- MATERIAL FOR THIS TASK
:::::

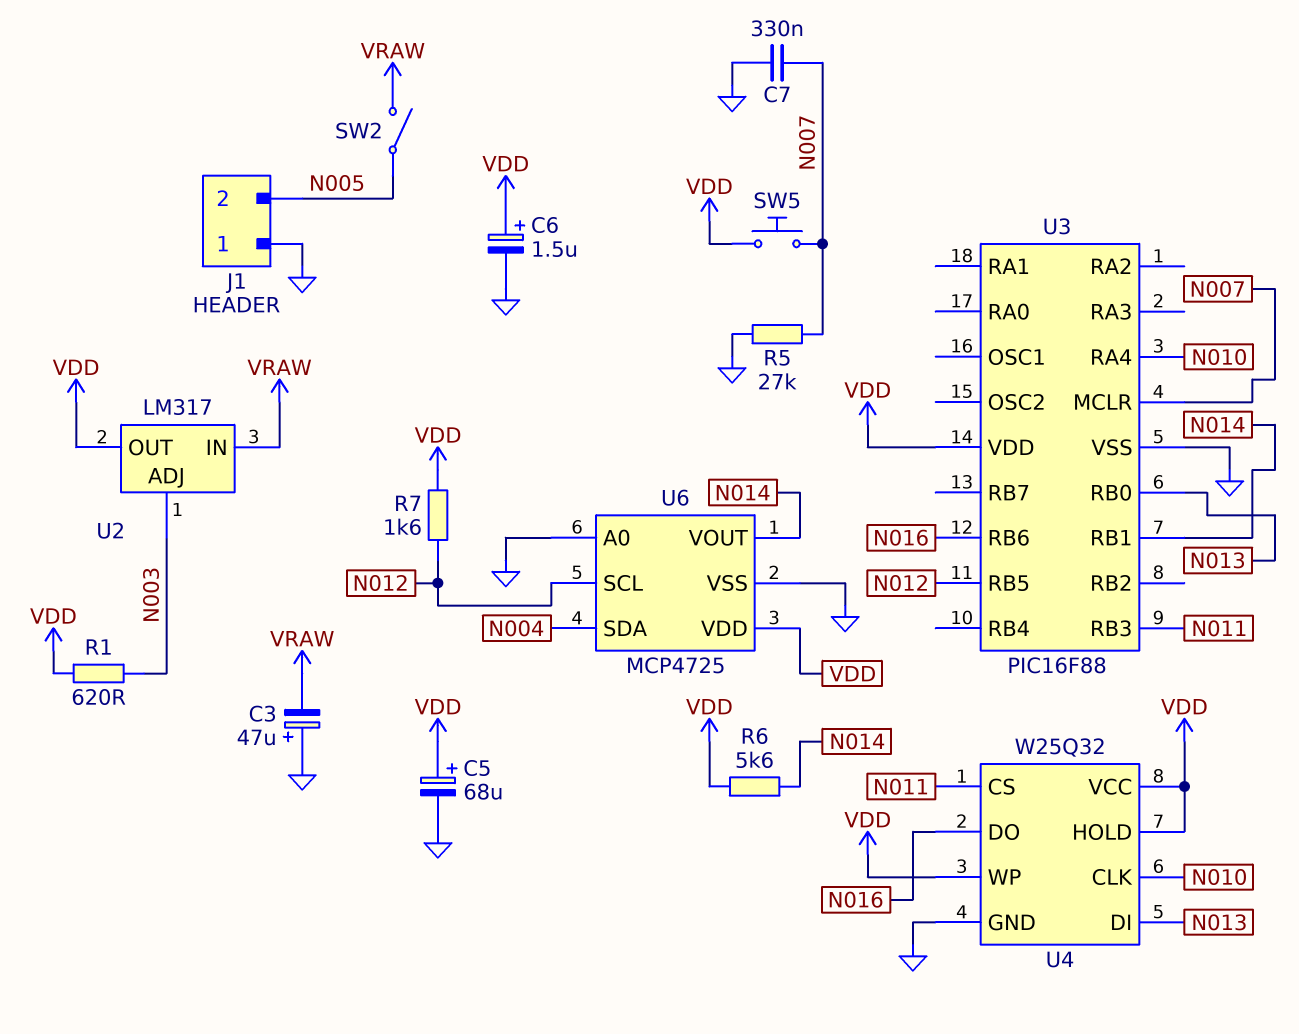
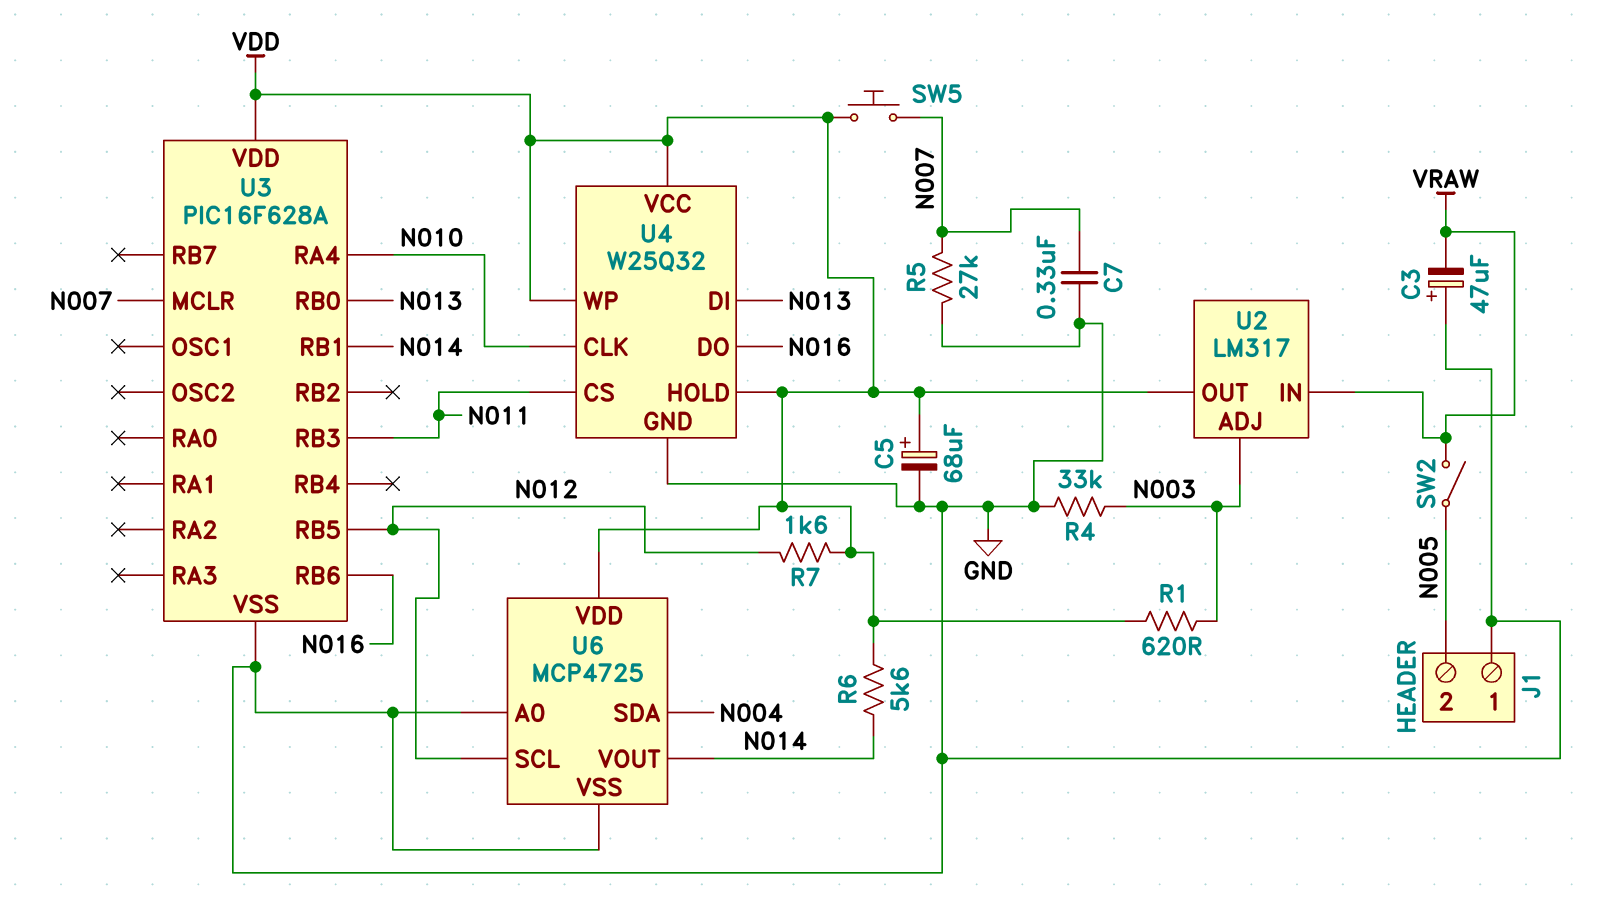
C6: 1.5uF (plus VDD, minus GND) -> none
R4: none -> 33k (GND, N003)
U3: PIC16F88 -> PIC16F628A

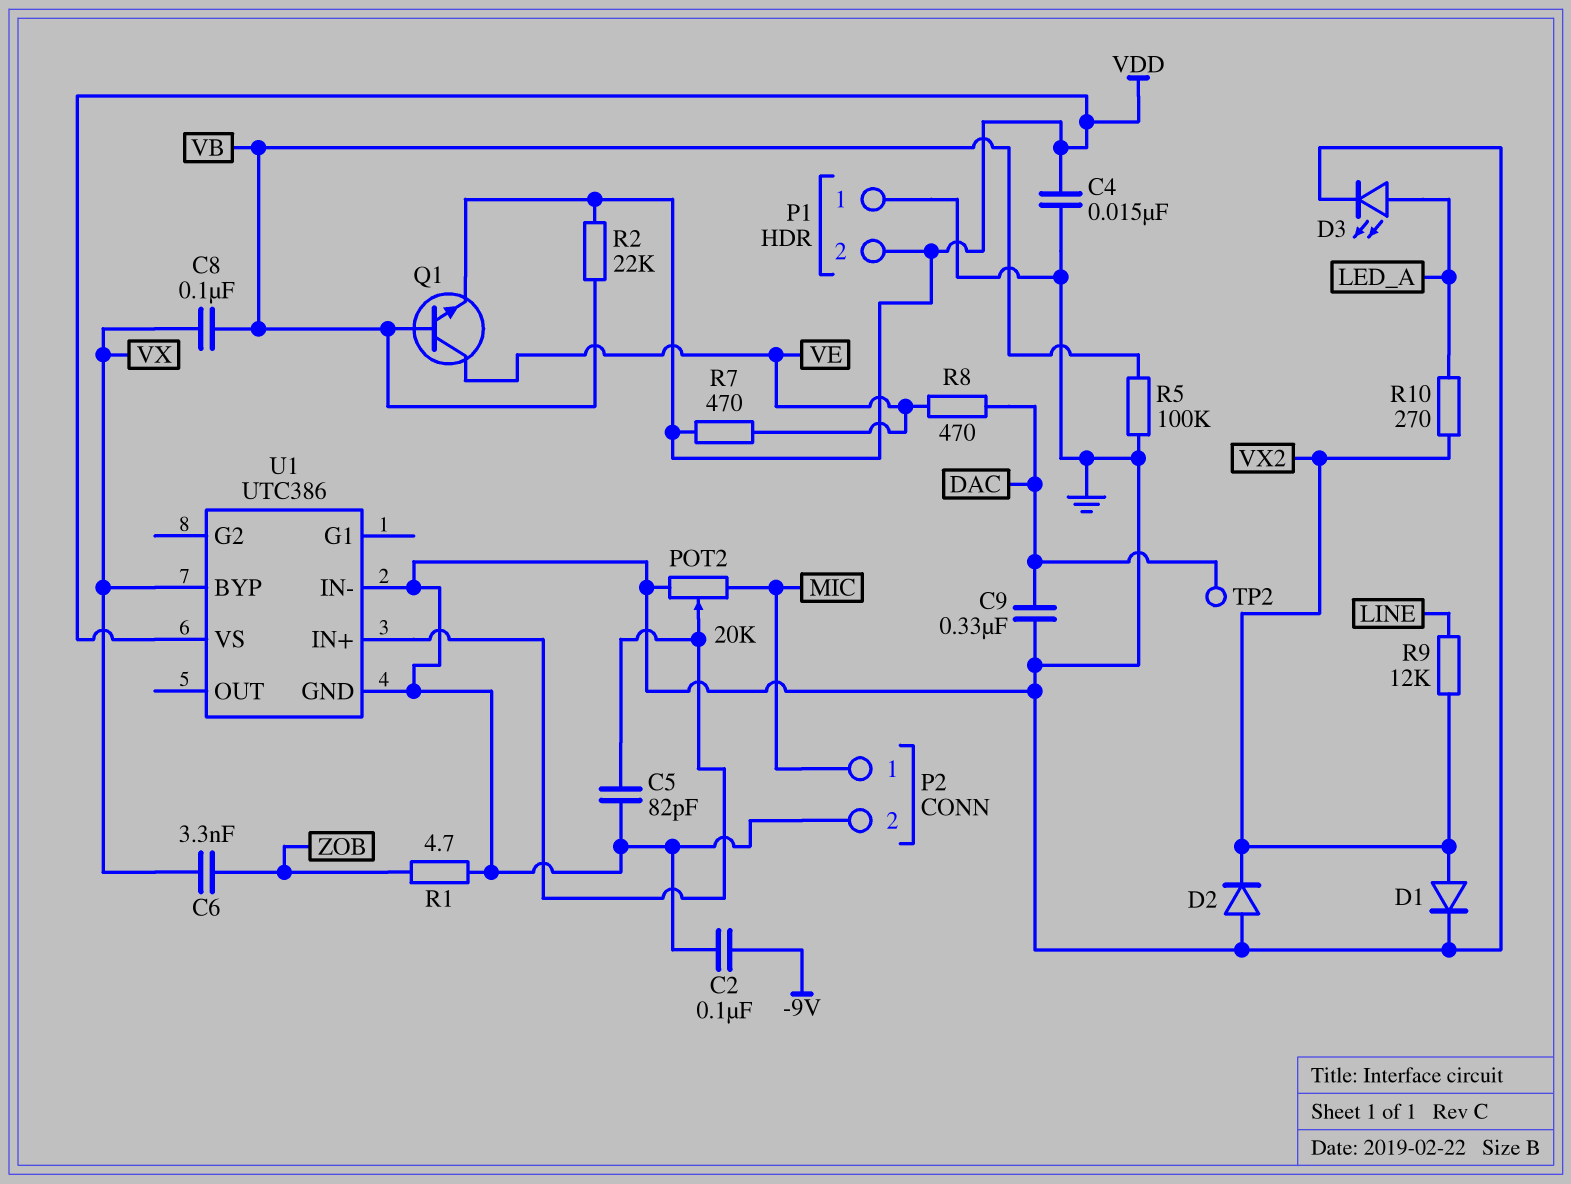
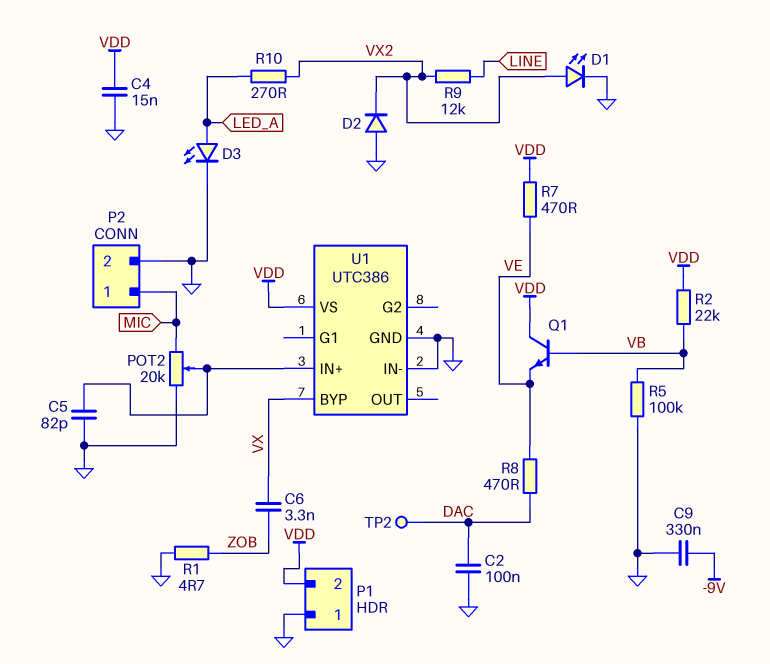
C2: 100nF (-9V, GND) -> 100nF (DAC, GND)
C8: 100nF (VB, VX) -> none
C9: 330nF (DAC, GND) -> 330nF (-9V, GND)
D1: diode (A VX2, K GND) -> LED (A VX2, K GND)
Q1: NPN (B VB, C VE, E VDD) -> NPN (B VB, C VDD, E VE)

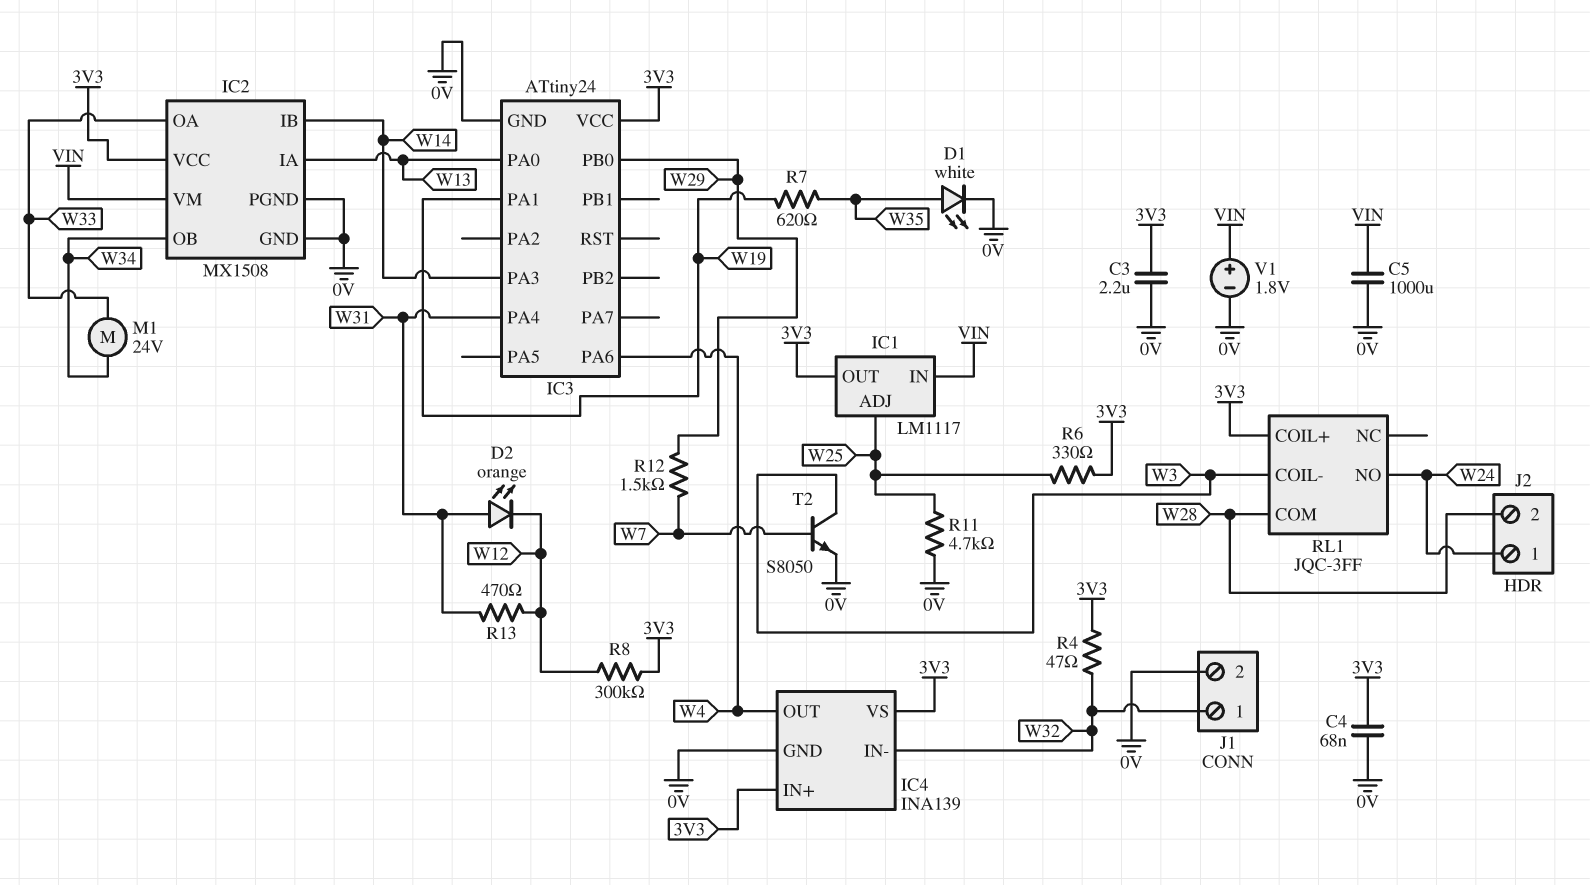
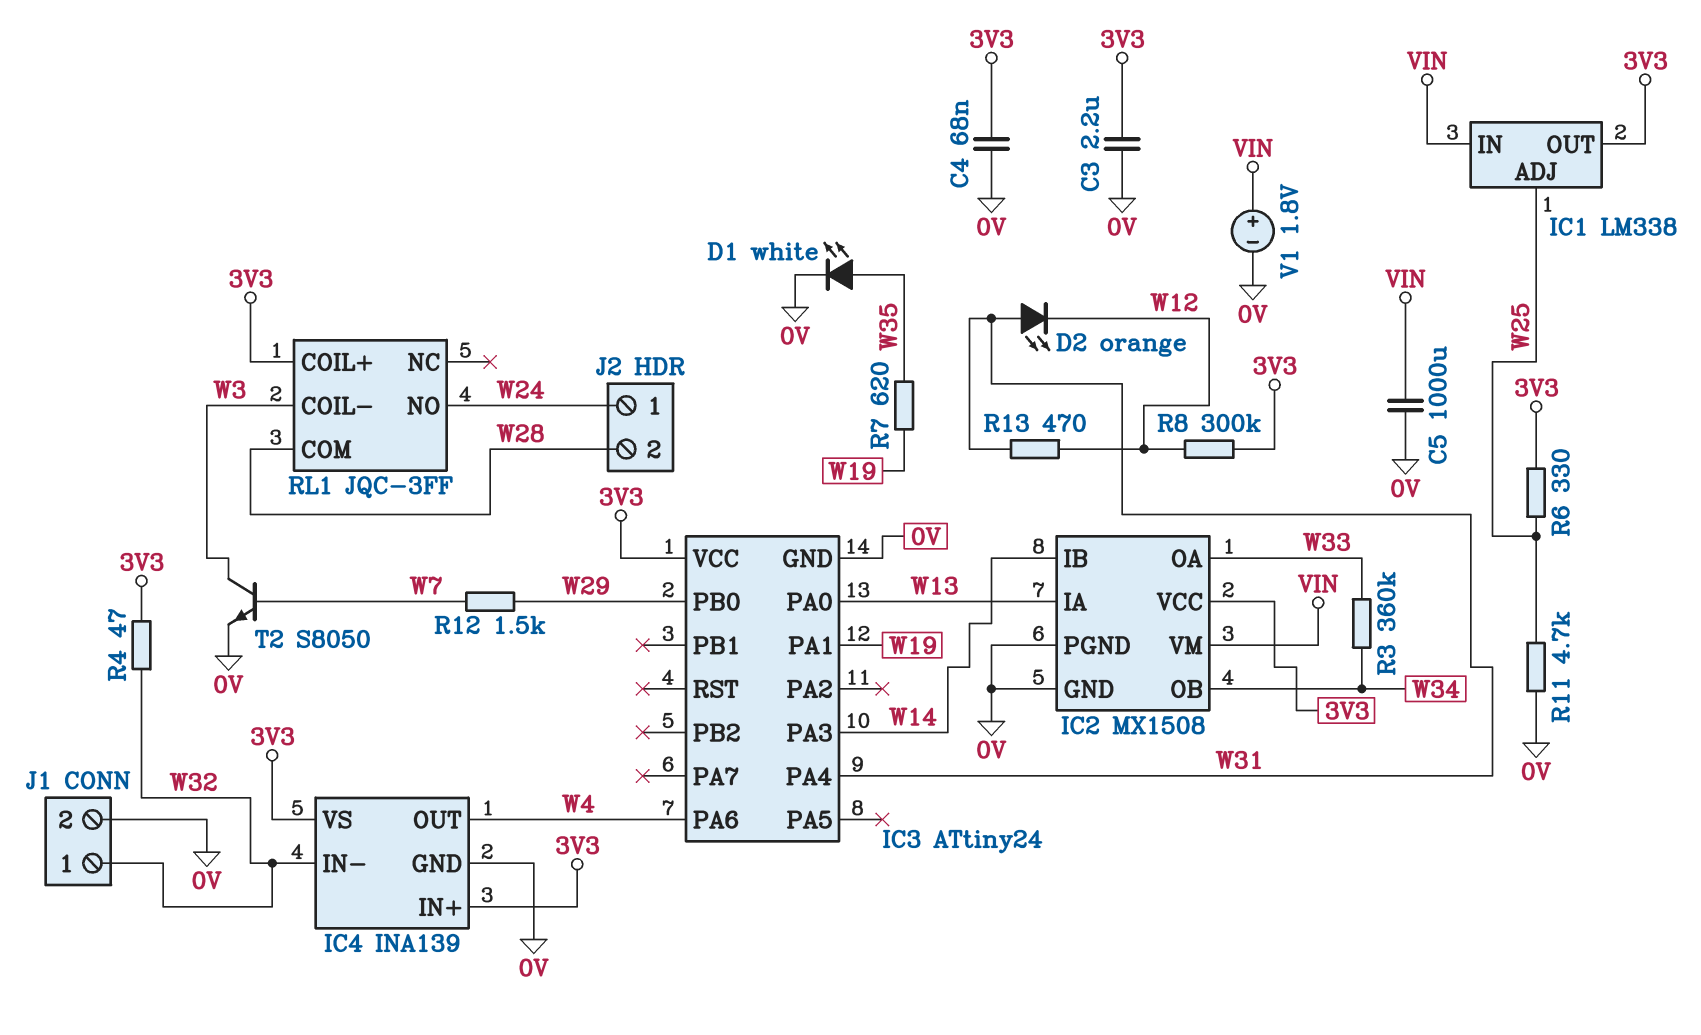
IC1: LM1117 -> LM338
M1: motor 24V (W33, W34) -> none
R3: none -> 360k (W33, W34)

:::::

- EXERCISE
Only the lines from the one with "C2: 100nF (-9V, GND) -> 100nF (DAC, GND)" to the last line of the listing, inclusive, are to be set down, exactly as they stand and without pictures.

- RESULT OF THE TASK
C2: 100nF (-9V, GND) -> 100nF (DAC, GND)
C8: 100nF (VB, VX) -> none
C9: 330nF (DAC, GND) -> 330nF (-9V, GND)
D1: diode (A VX2, K GND) -> LED (A VX2, K GND)
Q1: NPN (B VB, C VE, E VDD) -> NPN (B VB, C VDD, E VE)

IC1: LM1117 -> LM338
M1: motor 24V (W33, W34) -> none
R3: none -> 360k (W33, W34)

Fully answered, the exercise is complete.